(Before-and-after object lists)

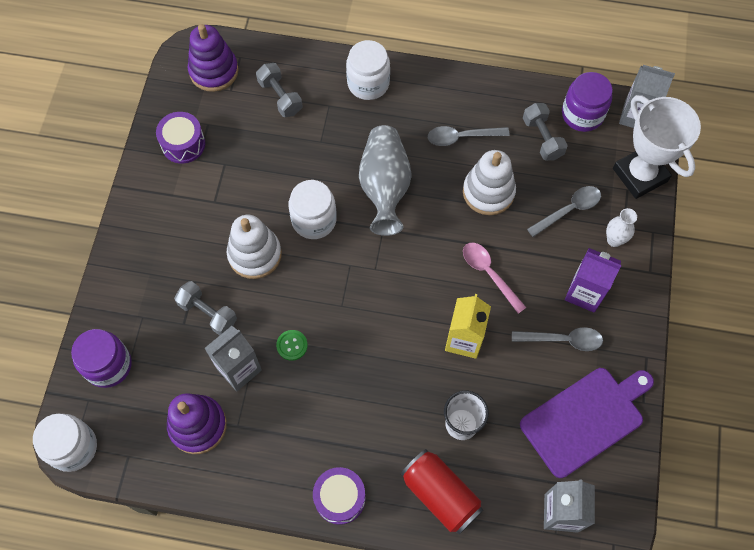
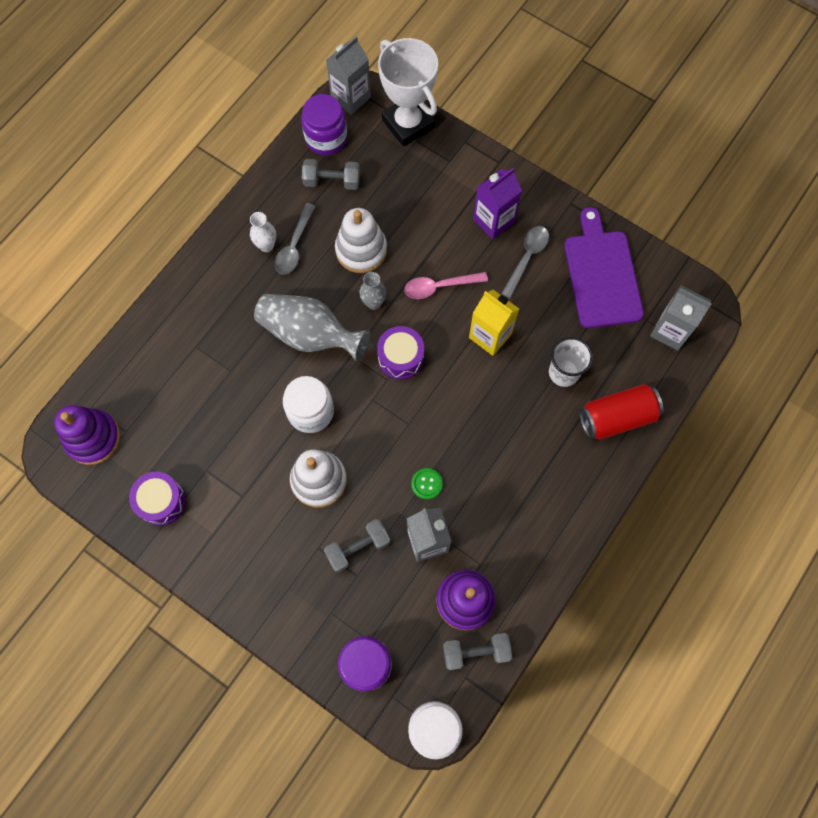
camera: 65 degrees left, 5 degrees up
(280, 97) = (160, 387): grey dumbbell -> grey dumbbell (476, 652)
(340, 498) = (585, 501): purple drum -> purple drum (400, 357)
(368, 83) = (191, 300): white jar -> none
(442, 225) = (373, 303): none -> grey vase
(569, 210) = (412, 195): grey spoon -> none
(614, 240) = (457, 174): white vase -> white vase (266, 245)
(640, 175) = (408, 124): white trophy -> white trophy turned 60 degrees clockwise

Task directions =
This exercise calls for the lines from the one holding "(280, 97) = (160, 387): grey" through the end of the entries, transcribed exactly and with nothing more.

Task solution =
(280, 97) = (160, 387): grey dumbbell -> grey dumbbell (476, 652)
(340, 498) = (585, 501): purple drum -> purple drum (400, 357)
(368, 83) = (191, 300): white jar -> none
(442, 225) = (373, 303): none -> grey vase
(569, 210) = (412, 195): grey spoon -> none
(614, 240) = (457, 174): white vase -> white vase (266, 245)
(640, 175) = (408, 124): white trophy -> white trophy turned 60 degrees clockwise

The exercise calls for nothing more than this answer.